(Image change detection data)
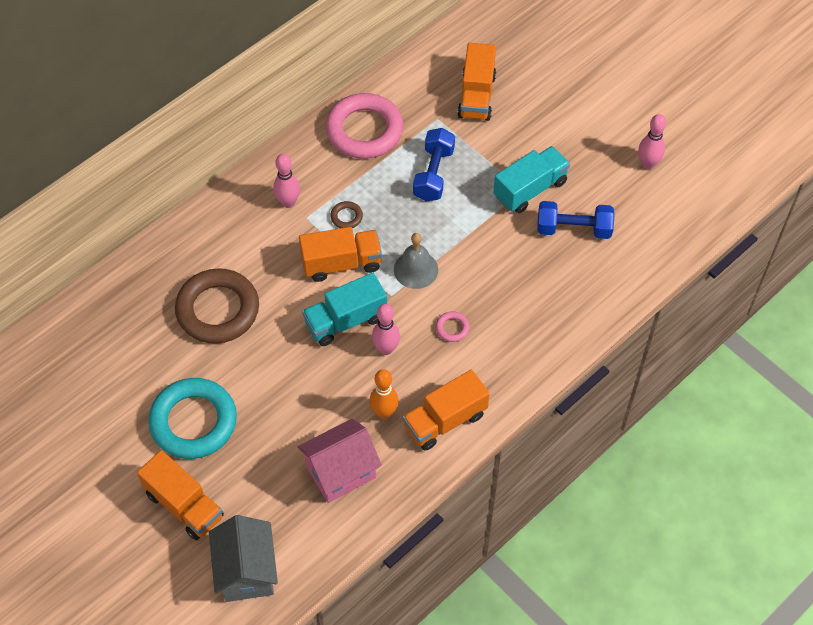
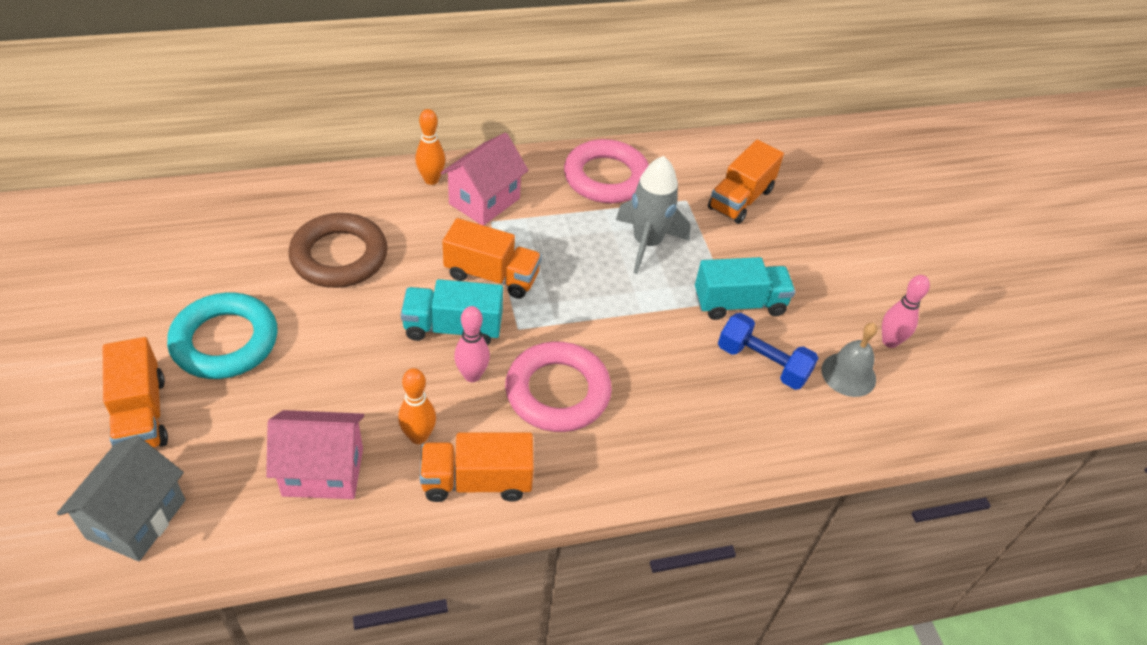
camera: 25 degrees right, 10 degrees down
(233, 205) = (431, 180): none -> orange bowling pin
(288, 202) = (484, 201): pink bowling pin -> pink house
(346, 217) = (530, 239): brown ring -> none
(416, 269) = (562, 317): grey bell -> grey bell (848, 374)
(433, 174) = (647, 243): blue dumbbell -> grey rocket
(452, 328) = (557, 392): pink ring -> pink ring, size x2.48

* Goal of the exercise *
Beginning with the line that contains "(433, 174) = (647, 243): blue", repeat every line through the end of the records and nothing more.

* Result of this task *
(433, 174) = (647, 243): blue dumbbell -> grey rocket
(452, 328) = (557, 392): pink ring -> pink ring, size x2.48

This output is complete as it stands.